Repeat the data in full. Every line must match.

(Extracted records begins)

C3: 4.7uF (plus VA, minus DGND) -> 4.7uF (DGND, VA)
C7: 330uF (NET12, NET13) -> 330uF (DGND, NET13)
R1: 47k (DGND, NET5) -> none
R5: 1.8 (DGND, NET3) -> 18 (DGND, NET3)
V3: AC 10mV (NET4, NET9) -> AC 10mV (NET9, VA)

(Extracted records ends)

Solution:
C3: 4.7uF (plus VA, minus DGND) -> 4.7uF (DGND, VA)
C7: 330uF (NET12, NET13) -> 330uF (DGND, NET13)
R1: 47k (DGND, NET5) -> none
R5: 1.8 (DGND, NET3) -> 18 (DGND, NET3)
V3: AC 10mV (NET4, NET9) -> AC 10mV (NET9, VA)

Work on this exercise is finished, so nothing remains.